[Aerial feature coordinate data]
┌──
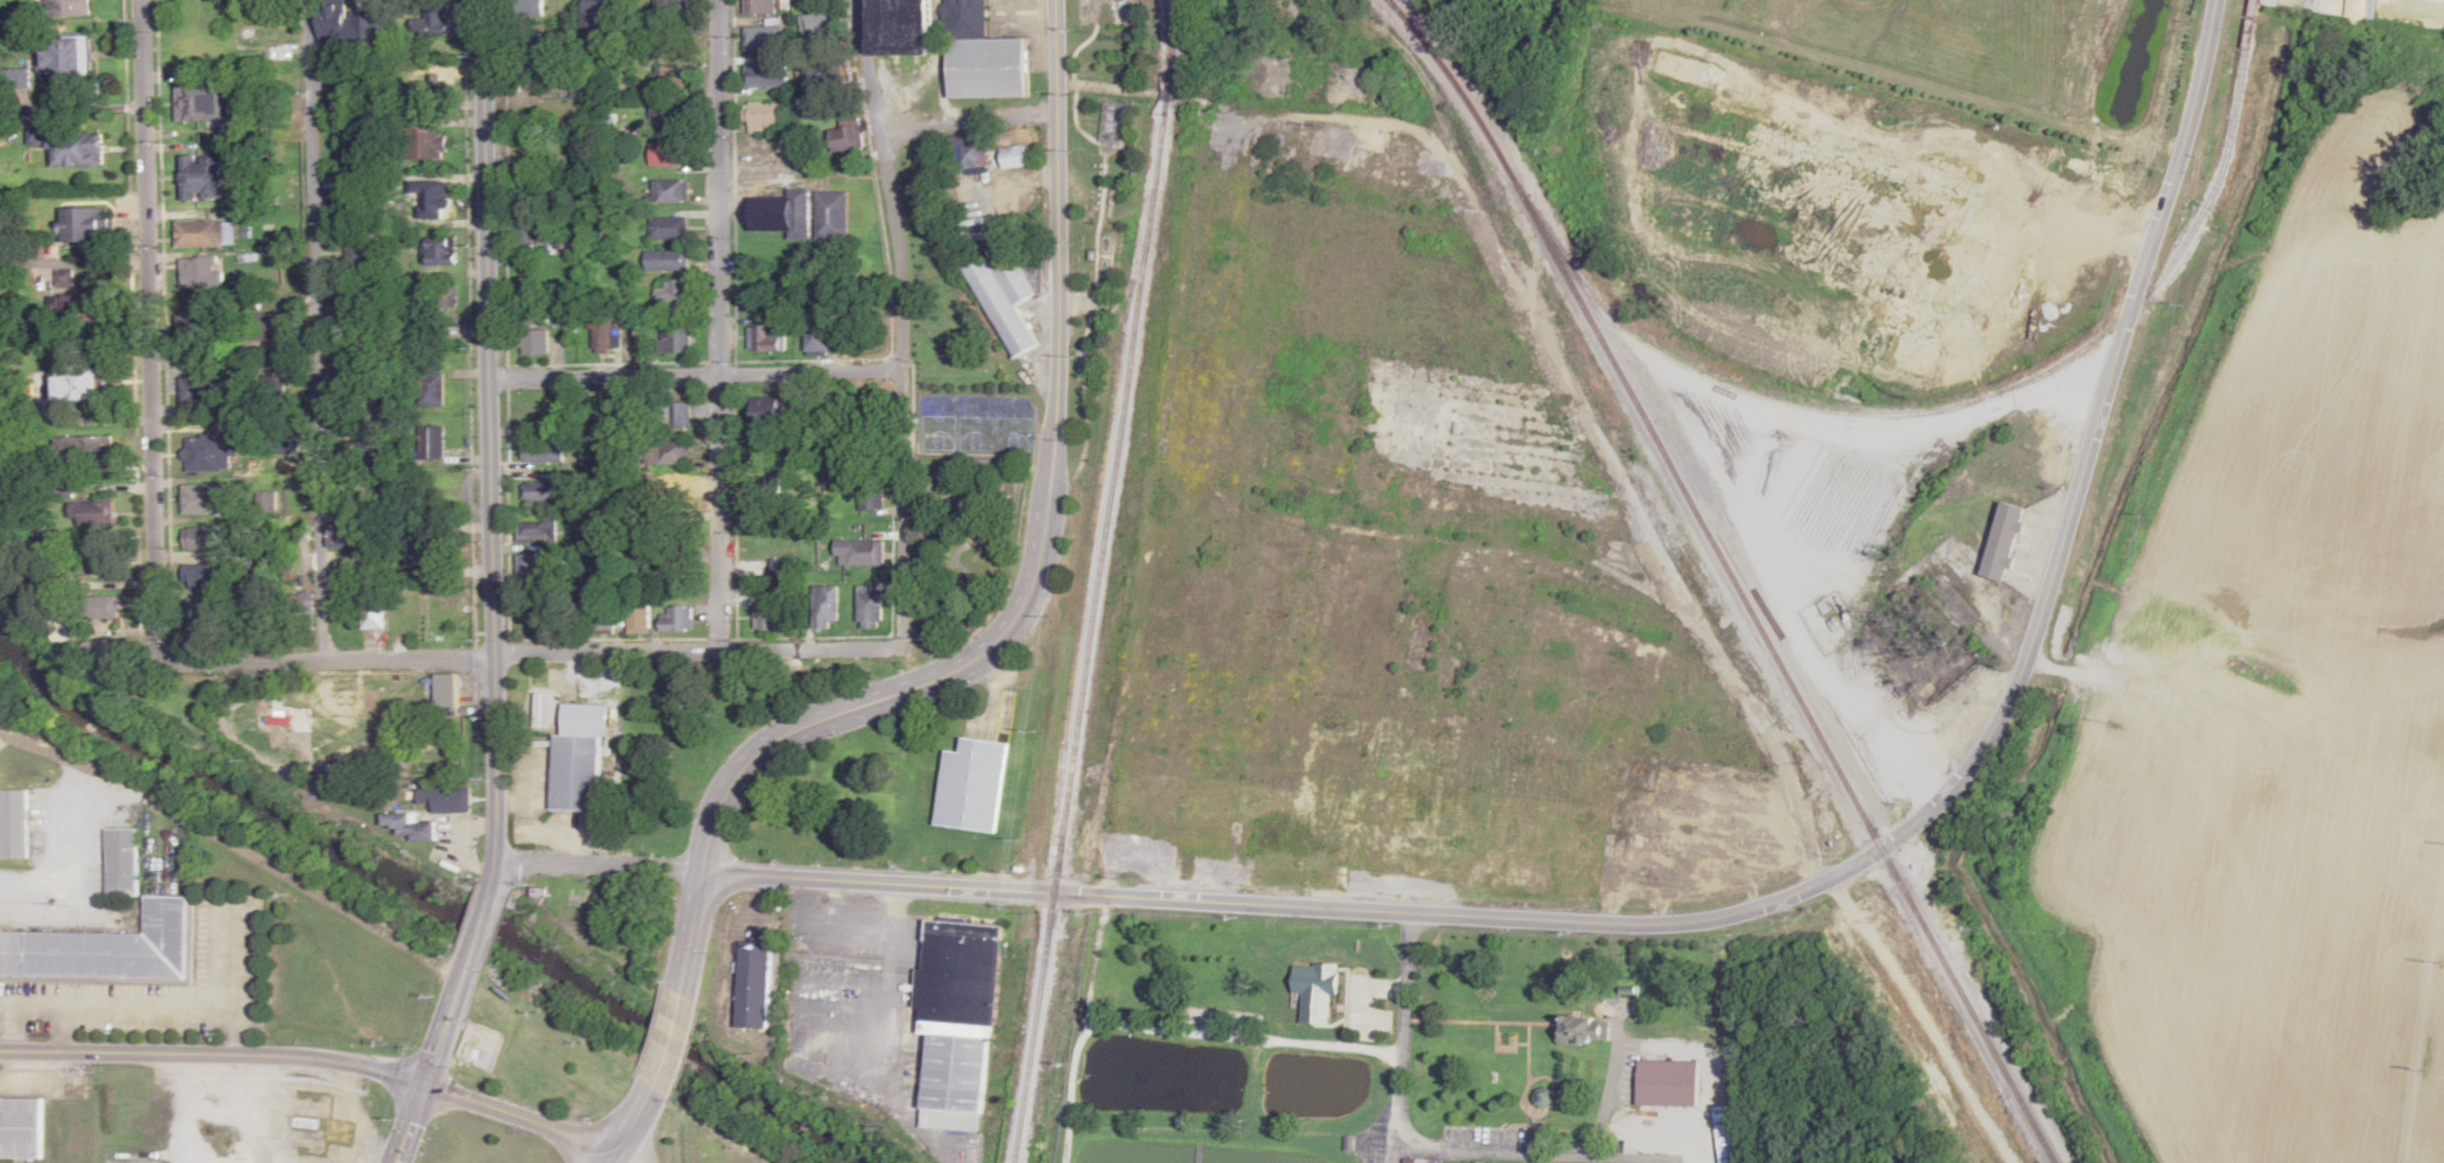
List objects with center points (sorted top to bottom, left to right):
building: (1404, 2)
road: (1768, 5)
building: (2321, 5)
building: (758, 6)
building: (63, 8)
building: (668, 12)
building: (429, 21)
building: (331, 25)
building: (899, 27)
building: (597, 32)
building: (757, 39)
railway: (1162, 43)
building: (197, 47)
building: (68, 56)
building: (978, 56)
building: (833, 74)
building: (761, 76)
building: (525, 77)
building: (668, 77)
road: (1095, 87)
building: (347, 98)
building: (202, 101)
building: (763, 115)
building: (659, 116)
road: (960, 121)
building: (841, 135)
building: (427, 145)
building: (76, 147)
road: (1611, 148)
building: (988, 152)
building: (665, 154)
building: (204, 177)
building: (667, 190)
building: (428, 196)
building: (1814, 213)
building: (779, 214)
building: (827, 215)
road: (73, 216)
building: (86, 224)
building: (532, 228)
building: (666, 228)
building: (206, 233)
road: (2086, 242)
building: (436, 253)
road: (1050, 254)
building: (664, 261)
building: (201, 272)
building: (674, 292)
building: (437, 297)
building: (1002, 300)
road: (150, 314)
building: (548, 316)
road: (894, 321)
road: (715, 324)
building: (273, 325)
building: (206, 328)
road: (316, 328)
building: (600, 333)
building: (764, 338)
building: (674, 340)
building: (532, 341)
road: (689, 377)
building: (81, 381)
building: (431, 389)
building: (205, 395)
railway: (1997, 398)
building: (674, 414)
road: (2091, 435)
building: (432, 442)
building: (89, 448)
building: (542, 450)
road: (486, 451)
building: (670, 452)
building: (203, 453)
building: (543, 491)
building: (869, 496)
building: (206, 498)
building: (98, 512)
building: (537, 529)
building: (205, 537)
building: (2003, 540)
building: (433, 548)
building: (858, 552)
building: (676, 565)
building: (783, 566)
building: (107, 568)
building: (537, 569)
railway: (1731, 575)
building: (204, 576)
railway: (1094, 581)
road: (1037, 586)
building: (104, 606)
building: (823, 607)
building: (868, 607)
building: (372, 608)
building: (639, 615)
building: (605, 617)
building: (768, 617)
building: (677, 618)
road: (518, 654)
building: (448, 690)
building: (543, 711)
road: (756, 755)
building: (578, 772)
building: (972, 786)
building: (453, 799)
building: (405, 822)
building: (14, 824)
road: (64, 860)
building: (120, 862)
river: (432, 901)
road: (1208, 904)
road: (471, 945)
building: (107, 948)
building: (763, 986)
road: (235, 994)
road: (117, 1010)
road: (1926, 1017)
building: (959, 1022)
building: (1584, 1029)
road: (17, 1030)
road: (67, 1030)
└──
== Task statement ==
Word-for-word copy, no pictures: write out the entries above in full.

== Result of the exercise ==
List objects with center points (sorted top to bottom, left to right):
building: (1404, 2)
road: (1768, 5)
building: (2321, 5)
building: (758, 6)
building: (63, 8)
building: (668, 12)
building: (429, 21)
building: (331, 25)
building: (899, 27)
building: (597, 32)
building: (757, 39)
railway: (1162, 43)
building: (197, 47)
building: (68, 56)
building: (978, 56)
building: (833, 74)
building: (761, 76)
building: (525, 77)
building: (668, 77)
road: (1095, 87)
building: (347, 98)
building: (202, 101)
building: (763, 115)
building: (659, 116)
road: (960, 121)
building: (841, 135)
building: (427, 145)
building: (76, 147)
road: (1611, 148)
building: (988, 152)
building: (665, 154)
building: (204, 177)
building: (667, 190)
building: (428, 196)
building: (1814, 213)
building: (779, 214)
building: (827, 215)
road: (73, 216)
building: (86, 224)
building: (532, 228)
building: (666, 228)
building: (206, 233)
road: (2086, 242)
building: (436, 253)
road: (1050, 254)
building: (664, 261)
building: (201, 272)
building: (674, 292)
building: (437, 297)
building: (1002, 300)
road: (150, 314)
building: (548, 316)
road: (894, 321)
road: (715, 324)
building: (273, 325)
building: (206, 328)
road: (316, 328)
building: (600, 333)
building: (764, 338)
building: (674, 340)
building: (532, 341)
road: (689, 377)
building: (81, 381)
building: (431, 389)
building: (205, 395)
railway: (1997, 398)
building: (674, 414)
road: (2091, 435)
building: (432, 442)
building: (89, 448)
building: (542, 450)
road: (486, 451)
building: (670, 452)
building: (203, 453)
building: (543, 491)
building: (869, 496)
building: (206, 498)
building: (98, 512)
building: (537, 529)
building: (205, 537)
building: (2003, 540)
building: (433, 548)
building: (858, 552)
building: (676, 565)
building: (783, 566)
building: (107, 568)
building: (537, 569)
railway: (1731, 575)
building: (204, 576)
railway: (1094, 581)
road: (1037, 586)
building: (104, 606)
building: (823, 607)
building: (868, 607)
building: (372, 608)
building: (639, 615)
building: (605, 617)
building: (768, 617)
building: (677, 618)
road: (518, 654)
building: (448, 690)
building: (543, 711)
road: (756, 755)
building: (578, 772)
building: (972, 786)
building: (453, 799)
building: (405, 822)
building: (14, 824)
road: (64, 860)
building: (120, 862)
river: (432, 901)
road: (1208, 904)
road: (471, 945)
building: (107, 948)
building: (763, 986)
road: (235, 994)
road: (117, 1010)
road: (1926, 1017)
building: (959, 1022)
building: (1584, 1029)
road: (17, 1030)
road: (67, 1030)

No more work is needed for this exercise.